Top of Records

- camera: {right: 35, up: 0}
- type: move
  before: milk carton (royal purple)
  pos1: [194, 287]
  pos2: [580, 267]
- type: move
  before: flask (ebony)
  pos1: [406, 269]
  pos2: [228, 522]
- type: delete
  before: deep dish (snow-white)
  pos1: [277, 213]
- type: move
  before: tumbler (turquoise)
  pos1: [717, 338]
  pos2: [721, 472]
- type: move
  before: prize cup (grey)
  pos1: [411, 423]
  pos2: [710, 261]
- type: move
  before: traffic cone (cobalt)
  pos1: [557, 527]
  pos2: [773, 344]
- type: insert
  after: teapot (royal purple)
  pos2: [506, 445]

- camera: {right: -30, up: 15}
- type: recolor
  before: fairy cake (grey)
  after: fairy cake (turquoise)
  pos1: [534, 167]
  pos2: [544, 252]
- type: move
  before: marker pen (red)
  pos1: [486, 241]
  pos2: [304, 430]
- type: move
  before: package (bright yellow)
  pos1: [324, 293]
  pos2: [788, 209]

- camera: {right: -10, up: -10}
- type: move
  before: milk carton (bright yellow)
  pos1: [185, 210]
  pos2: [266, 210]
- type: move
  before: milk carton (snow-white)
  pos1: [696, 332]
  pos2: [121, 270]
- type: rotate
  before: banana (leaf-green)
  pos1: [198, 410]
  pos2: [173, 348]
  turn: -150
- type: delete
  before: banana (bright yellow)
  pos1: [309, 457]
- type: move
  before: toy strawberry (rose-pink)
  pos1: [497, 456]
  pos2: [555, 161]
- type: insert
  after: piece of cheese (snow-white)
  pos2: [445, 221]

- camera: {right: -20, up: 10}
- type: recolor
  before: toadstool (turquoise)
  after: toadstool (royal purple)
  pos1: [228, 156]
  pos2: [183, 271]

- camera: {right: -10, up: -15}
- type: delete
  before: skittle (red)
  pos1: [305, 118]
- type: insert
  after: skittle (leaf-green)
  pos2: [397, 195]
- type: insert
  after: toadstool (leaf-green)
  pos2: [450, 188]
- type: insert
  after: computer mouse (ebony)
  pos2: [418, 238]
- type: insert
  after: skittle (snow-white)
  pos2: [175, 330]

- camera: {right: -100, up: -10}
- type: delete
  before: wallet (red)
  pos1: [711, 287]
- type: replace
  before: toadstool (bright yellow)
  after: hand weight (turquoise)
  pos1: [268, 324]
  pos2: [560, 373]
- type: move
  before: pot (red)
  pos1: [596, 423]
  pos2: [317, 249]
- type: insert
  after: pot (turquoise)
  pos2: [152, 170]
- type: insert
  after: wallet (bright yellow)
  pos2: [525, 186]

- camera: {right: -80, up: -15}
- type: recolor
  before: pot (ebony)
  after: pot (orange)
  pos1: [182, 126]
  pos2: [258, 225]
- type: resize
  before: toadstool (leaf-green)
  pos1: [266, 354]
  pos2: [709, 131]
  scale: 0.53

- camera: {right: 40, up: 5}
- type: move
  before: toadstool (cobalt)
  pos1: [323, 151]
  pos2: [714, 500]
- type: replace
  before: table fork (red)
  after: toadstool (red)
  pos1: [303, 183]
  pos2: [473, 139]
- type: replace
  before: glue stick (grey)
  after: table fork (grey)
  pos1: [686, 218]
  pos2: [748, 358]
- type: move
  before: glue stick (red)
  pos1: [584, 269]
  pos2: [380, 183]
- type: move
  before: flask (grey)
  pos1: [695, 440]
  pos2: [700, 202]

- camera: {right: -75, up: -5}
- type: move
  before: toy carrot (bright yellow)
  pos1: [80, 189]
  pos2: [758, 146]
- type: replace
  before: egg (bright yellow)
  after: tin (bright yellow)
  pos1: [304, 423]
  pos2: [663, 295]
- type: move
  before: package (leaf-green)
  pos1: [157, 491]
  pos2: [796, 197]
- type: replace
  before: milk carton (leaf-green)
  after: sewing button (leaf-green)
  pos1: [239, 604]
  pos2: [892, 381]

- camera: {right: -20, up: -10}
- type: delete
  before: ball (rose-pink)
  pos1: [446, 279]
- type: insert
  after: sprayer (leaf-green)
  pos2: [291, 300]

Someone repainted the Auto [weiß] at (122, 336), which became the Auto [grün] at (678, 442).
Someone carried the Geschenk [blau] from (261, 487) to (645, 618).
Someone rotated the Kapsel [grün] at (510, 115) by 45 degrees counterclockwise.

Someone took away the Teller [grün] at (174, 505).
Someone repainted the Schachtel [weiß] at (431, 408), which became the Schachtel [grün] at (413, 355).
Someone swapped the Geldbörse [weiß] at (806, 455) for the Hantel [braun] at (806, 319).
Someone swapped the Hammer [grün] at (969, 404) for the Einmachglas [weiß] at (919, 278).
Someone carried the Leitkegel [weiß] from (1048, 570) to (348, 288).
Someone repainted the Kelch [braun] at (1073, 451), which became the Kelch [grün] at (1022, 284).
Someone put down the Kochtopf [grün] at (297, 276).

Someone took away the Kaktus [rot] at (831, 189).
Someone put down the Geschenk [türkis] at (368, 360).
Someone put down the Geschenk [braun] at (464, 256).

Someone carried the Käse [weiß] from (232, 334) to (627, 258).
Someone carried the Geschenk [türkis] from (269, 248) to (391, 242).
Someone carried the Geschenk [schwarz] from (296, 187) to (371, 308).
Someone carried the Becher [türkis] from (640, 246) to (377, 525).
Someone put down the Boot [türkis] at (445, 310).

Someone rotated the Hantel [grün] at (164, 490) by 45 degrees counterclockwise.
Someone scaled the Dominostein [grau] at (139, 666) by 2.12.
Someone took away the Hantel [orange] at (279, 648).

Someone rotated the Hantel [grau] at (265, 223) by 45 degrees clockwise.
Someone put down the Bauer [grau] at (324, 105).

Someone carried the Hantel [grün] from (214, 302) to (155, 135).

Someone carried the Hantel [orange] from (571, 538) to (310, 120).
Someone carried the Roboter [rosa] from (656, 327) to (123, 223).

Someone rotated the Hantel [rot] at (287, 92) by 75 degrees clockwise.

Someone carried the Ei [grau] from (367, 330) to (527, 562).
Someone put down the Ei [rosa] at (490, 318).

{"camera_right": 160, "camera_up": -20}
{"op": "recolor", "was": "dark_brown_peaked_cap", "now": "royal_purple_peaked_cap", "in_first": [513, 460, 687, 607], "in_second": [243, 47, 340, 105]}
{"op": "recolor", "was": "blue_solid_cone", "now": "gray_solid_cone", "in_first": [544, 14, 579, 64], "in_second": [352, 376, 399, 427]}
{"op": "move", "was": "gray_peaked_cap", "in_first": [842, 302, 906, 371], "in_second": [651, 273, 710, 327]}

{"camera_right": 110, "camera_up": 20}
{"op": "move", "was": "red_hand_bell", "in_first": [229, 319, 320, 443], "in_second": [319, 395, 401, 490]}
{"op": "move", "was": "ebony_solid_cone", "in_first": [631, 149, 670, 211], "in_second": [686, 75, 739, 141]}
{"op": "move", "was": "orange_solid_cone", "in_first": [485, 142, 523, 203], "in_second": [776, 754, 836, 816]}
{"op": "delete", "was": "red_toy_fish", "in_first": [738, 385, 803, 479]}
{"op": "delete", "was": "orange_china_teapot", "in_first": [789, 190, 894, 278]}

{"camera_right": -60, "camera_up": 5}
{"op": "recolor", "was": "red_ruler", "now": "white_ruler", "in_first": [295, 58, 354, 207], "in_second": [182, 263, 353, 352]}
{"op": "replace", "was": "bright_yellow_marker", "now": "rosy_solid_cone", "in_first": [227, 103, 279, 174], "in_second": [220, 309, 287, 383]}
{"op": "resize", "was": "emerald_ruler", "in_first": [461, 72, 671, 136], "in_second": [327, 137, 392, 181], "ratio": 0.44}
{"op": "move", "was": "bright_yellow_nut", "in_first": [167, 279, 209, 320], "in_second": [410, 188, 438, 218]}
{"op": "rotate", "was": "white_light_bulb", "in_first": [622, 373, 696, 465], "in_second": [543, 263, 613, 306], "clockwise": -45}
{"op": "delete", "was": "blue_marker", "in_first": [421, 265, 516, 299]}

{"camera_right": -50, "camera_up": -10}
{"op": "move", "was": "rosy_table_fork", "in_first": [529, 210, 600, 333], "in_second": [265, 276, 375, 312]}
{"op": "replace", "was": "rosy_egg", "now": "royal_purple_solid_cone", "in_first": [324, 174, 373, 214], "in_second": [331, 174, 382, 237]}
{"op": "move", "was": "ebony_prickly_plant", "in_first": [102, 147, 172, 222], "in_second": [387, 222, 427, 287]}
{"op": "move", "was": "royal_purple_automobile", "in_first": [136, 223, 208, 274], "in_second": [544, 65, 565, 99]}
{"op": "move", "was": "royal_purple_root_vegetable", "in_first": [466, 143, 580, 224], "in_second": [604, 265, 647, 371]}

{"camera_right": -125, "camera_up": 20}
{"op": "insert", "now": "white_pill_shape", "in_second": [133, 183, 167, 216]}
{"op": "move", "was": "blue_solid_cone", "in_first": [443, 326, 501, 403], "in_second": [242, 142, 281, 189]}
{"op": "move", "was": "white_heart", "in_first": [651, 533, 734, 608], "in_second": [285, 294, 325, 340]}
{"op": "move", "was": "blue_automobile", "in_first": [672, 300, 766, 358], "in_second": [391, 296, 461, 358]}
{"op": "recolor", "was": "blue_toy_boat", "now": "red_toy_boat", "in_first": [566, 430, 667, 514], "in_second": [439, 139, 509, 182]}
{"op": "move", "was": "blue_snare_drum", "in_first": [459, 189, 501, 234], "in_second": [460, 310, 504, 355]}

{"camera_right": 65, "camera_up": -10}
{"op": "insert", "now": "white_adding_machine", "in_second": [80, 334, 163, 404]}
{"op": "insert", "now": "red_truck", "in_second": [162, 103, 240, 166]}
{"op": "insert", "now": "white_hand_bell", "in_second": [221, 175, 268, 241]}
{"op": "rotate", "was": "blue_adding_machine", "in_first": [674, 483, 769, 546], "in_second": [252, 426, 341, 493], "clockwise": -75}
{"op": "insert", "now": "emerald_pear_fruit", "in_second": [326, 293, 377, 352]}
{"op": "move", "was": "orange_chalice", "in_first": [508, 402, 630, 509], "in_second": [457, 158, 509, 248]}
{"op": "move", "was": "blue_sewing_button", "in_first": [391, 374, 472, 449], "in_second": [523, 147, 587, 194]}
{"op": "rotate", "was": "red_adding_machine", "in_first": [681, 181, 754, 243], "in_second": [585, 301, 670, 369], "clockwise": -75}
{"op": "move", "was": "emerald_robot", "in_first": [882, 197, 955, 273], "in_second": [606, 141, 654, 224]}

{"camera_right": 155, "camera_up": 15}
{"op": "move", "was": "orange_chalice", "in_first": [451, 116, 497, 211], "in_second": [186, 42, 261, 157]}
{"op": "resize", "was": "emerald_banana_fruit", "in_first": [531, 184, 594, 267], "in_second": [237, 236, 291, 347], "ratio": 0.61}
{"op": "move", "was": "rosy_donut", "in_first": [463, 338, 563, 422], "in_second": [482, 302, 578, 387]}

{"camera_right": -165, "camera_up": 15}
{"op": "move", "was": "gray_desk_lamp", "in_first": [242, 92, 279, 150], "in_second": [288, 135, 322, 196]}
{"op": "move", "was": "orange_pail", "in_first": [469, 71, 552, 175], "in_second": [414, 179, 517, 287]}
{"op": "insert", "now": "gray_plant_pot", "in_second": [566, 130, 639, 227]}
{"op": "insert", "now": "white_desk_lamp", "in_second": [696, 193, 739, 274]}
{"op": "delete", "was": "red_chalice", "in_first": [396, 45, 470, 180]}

Bottom of Records

Task instructions: Only those lines of the entries above that run from the line containing "before: prize cup (grey)" to the line containing "after: teapot (royal purple)", both included, should be transcribed exactly.

Answer section:
  before: prize cup (grey)
  pos1: [411, 423]
  pos2: [710, 261]
- type: move
  before: traffic cone (cobalt)
  pos1: [557, 527]
  pos2: [773, 344]
- type: insert
  after: teapot (royal purple)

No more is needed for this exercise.